====== Information supplied ======

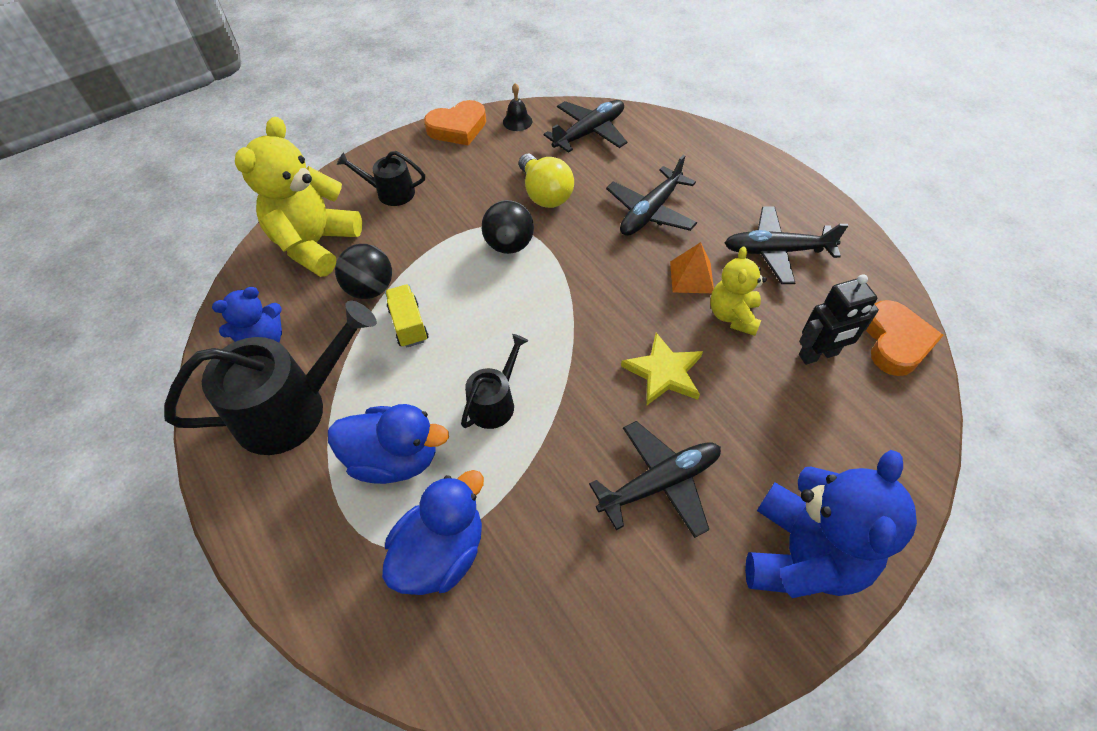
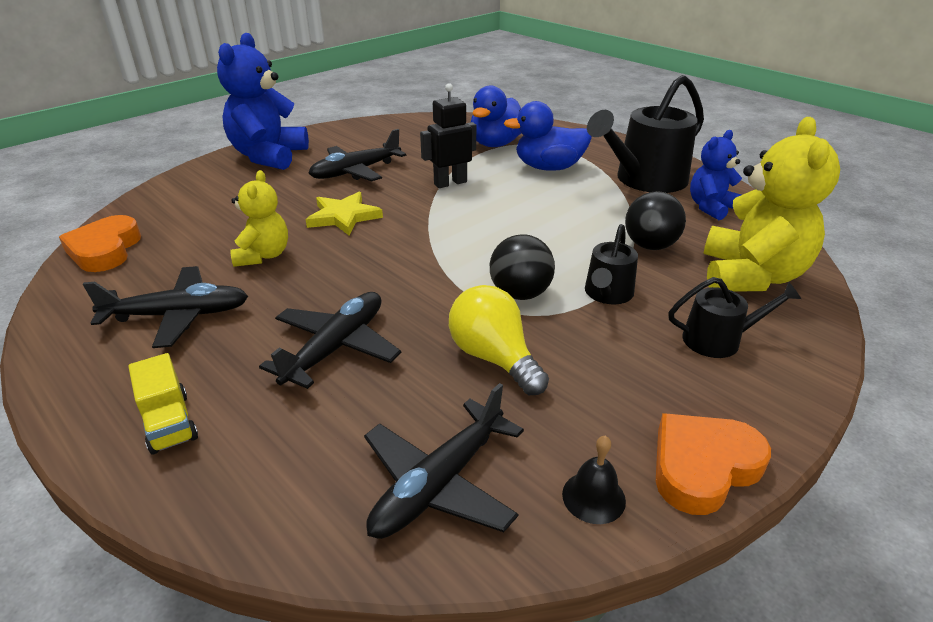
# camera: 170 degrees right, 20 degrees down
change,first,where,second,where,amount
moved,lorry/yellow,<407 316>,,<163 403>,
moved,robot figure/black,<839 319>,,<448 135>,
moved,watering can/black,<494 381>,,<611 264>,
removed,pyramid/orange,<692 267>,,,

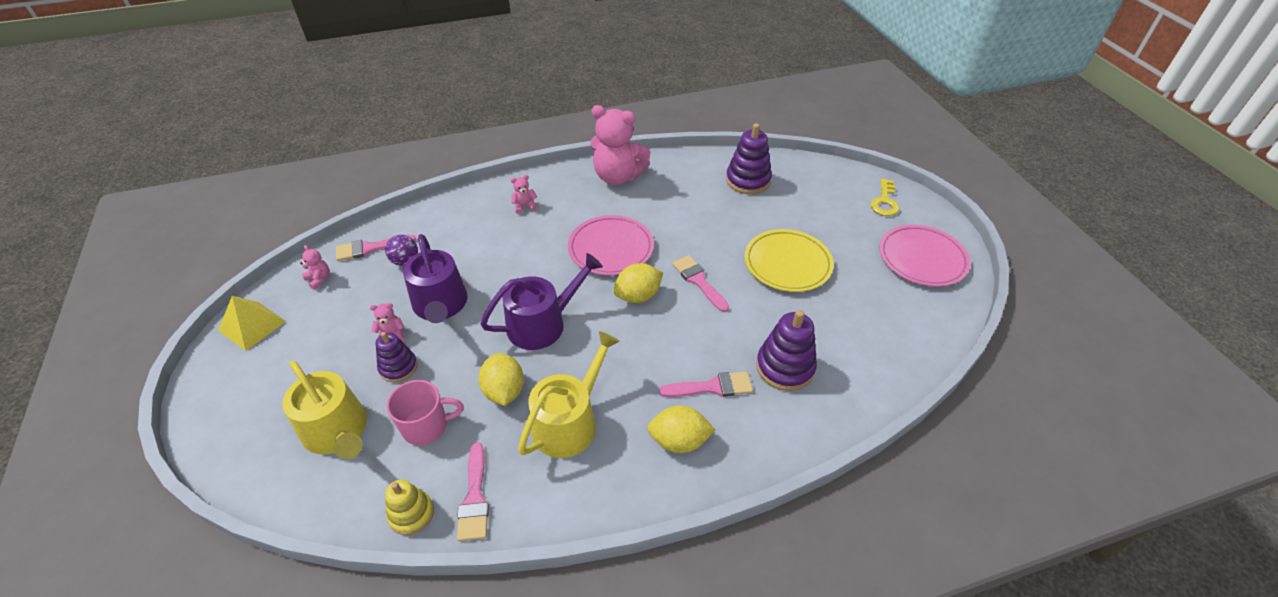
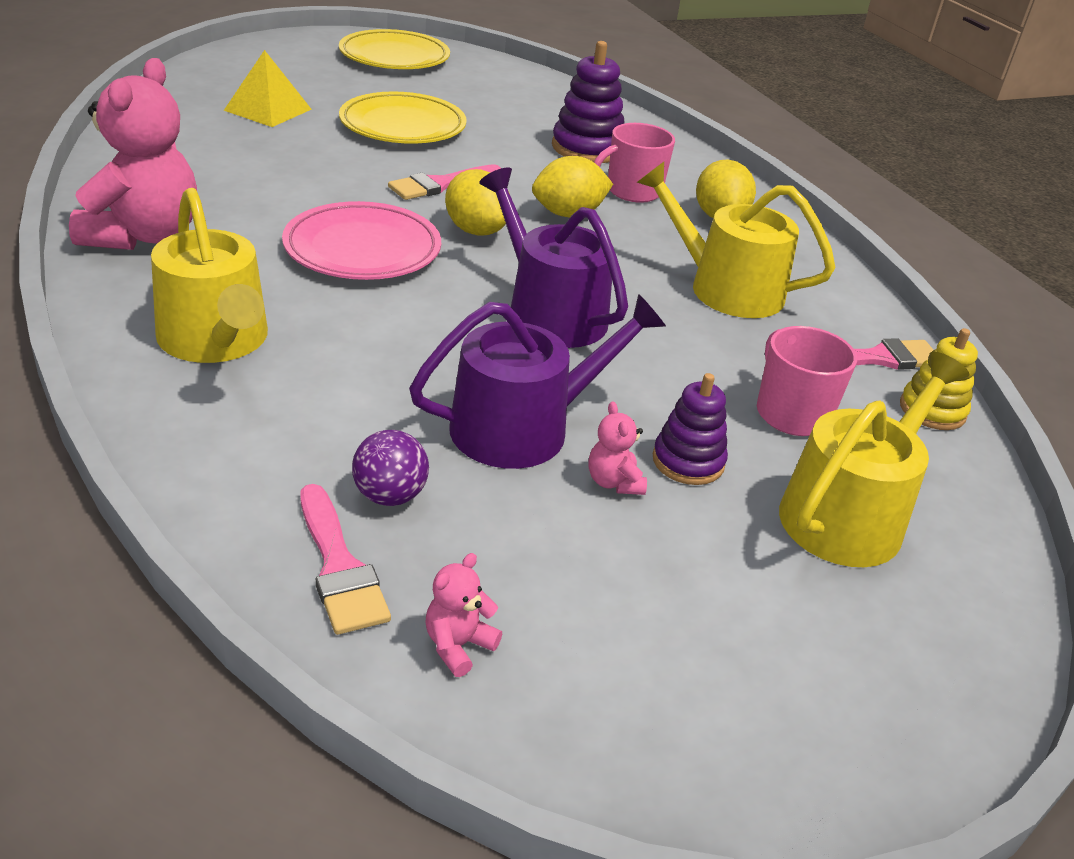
# camera: 100 degrees left, 10 degrees down
change,first,where,second,where,amount
replaced,teddy/rosy,<524 195>,watering can/yellow,<209 275>,
moved,pyramid/yellow,<252 323>,,<268 88>,
recoloured,plate/rosy,<925 256>,plate/yellow,<394 49>,
moved,lemon/yellow,<501 379>,,<572 186>,
replaced,brush/rosy,<706 384>,coffee mug/rosy,<634 163>,
removed,stacking toy/purple,<749 158>,,,
removed,door key/yellow,<885 197>,,,

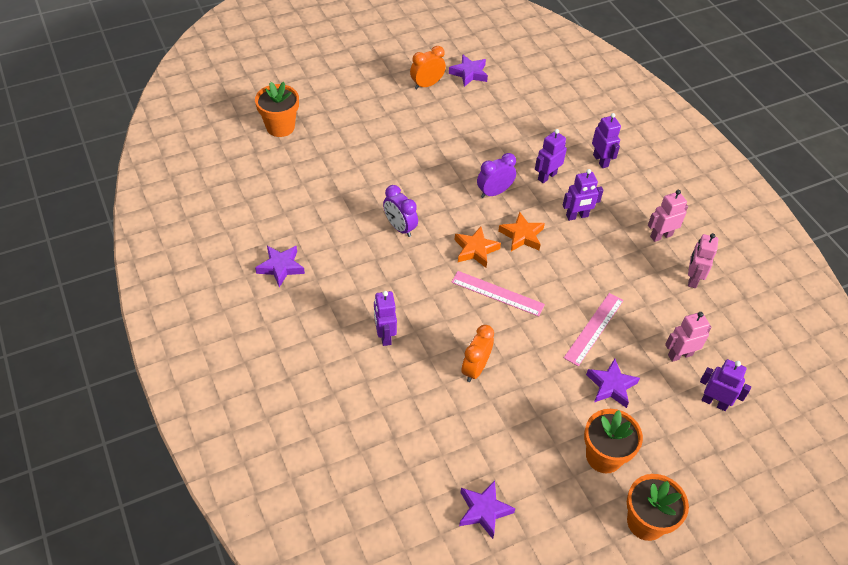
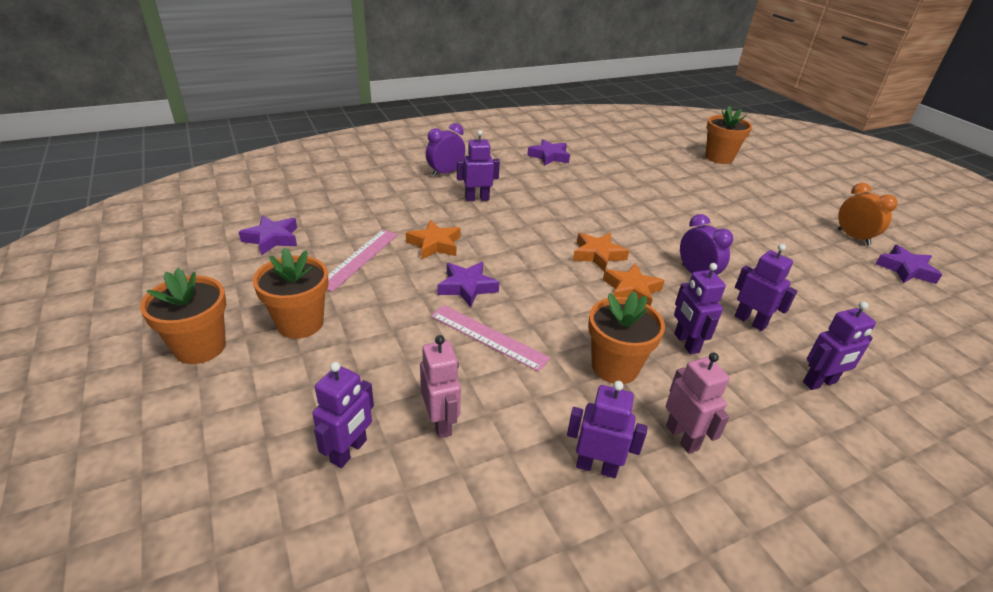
# camera: 90 degrees right, 15 degrees down
change,first,where,second,where,amount
moved,straightedge/rosy,<498 293>,,<362 261>,
replaced,clock/orange,<477 353>,five-pointed star/orange,<433 240>,
moved,clock/purple,<400 211>,,<445 150>,
moved,five-pointed star/purple,<613 383>,,<468 284>,
recoloured,robot figure/rosy,<703 260>,robot figure/purple,<607 429>,
added,,,potted plant/orange,<626 337>,

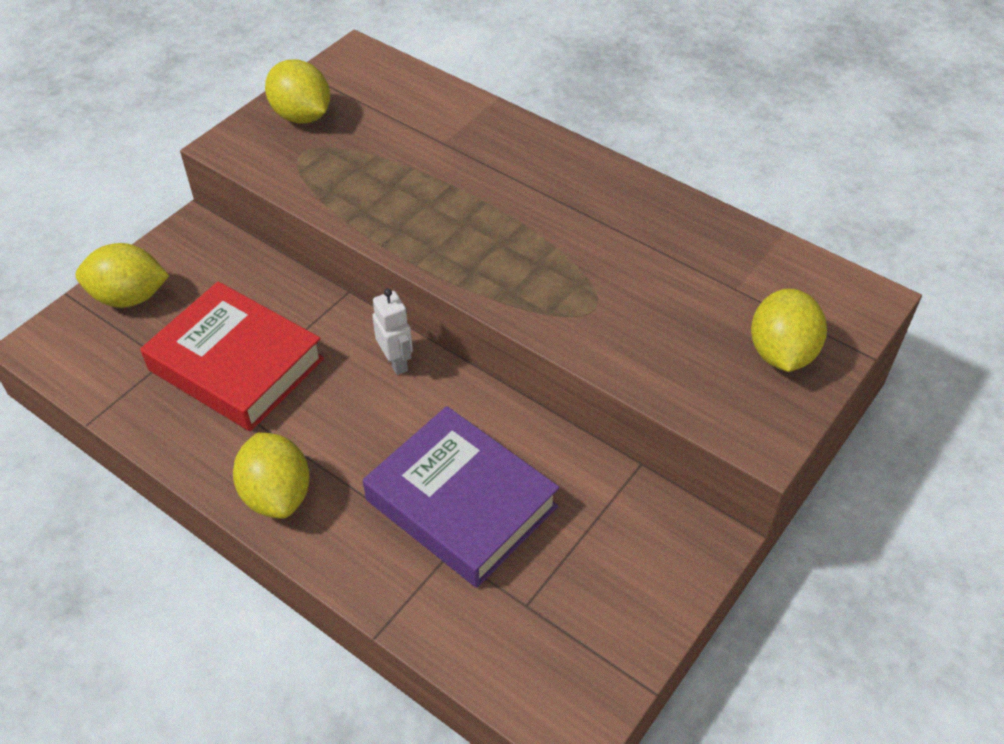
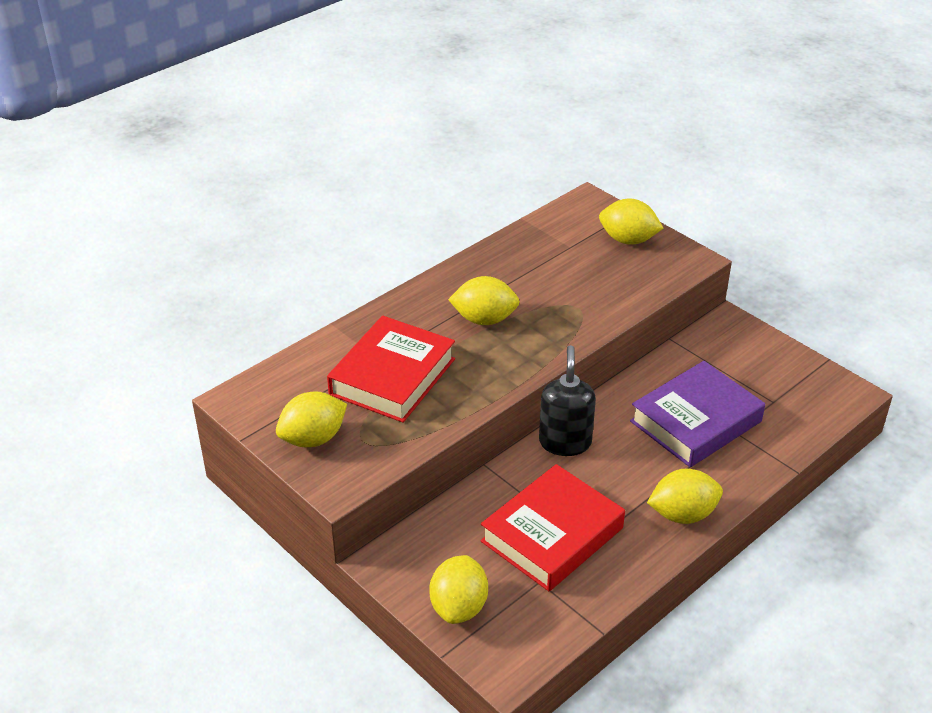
# camera: 80 degrees left, 10 degrees down
change,first,where,second,where,amount
added,,,hardback/red,<391 369>,
added,,,lemon/yellow,<484 300>,
replaced,robot figure/snow-white,<392 332>,pump bottle/black,<567 400>,

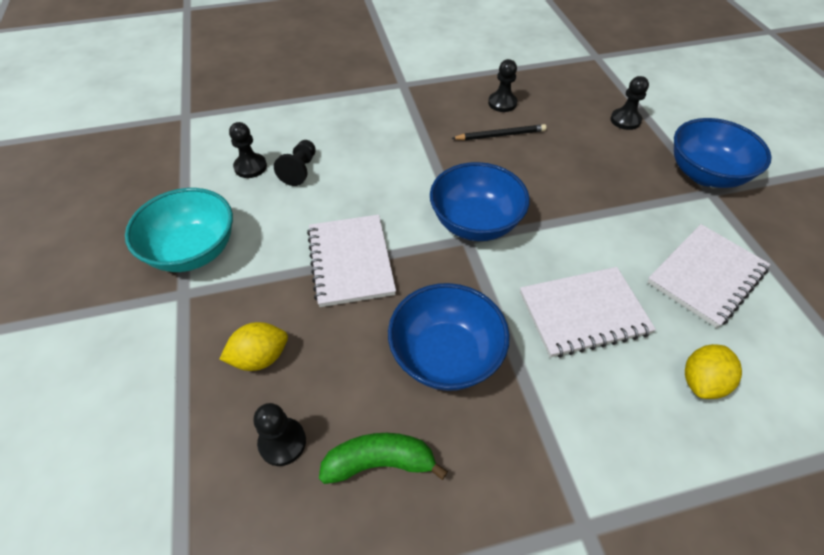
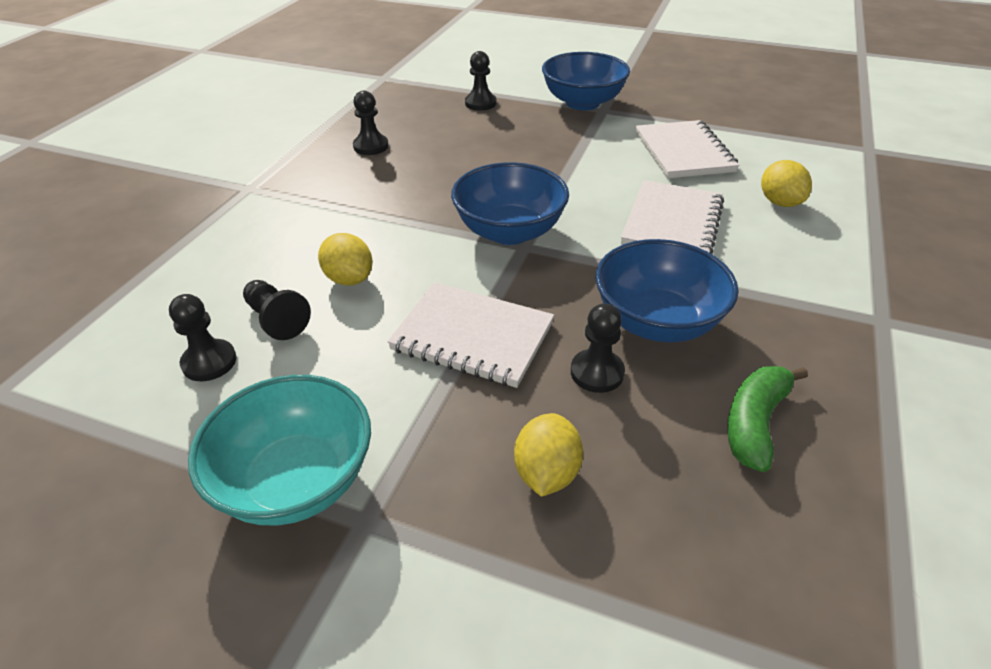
# camera: 55 degrees left, 10 degrees down
change,first,where,second,where,amount
added,,,lemon/yellow,<345 259>,
moved,pawn/black,<279 434>,,<598 348>,
removed,wooden pencil/black,<498 132>,,,

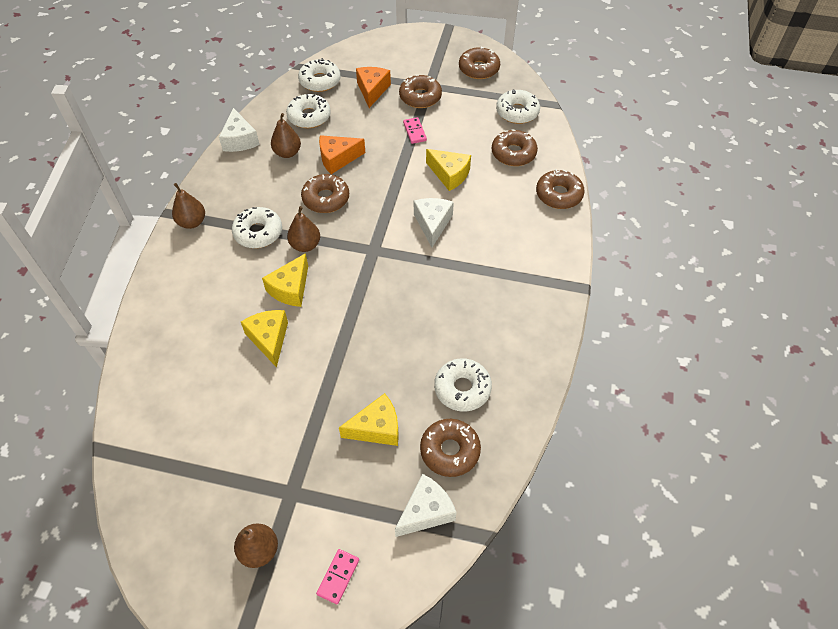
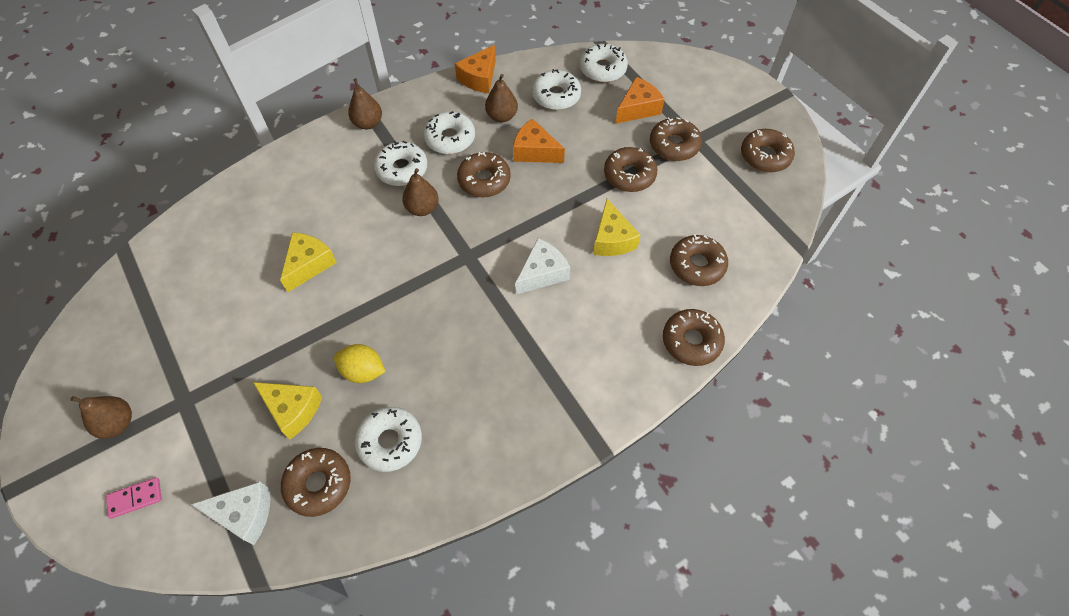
# camera: 45 degrees right, 5 degrees up
change,first,where,second,where,amount
added,,,lemon/yellow,<360 363>,
moved,donut/snow-white,<518 106>,,<449 132>,
recoloured,piece of cheese/snow-white,<239 130>,piece of cheese/orange,<475 69>,
replaced,domino/rosy,<415 130>,donut/brown,<630 169>,
removed,piece of cheese/yellow,<285 280>,,,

======

> [Exercise prompt] All that is needed is an exact copy of the lines from the top of the entries through the line containing "moved,watering can/black,<494 381>,,<611", pictures left out.

> [Answer to the problem]
# camera: 170 degrees right, 20 degrees down
change,first,where,second,where,amount
moved,lorry/yellow,<407 316>,,<163 403>,
moved,robot figure/black,<839 319>,,<448 135>,
moved,watering can/black,<494 381>,,<611 264>,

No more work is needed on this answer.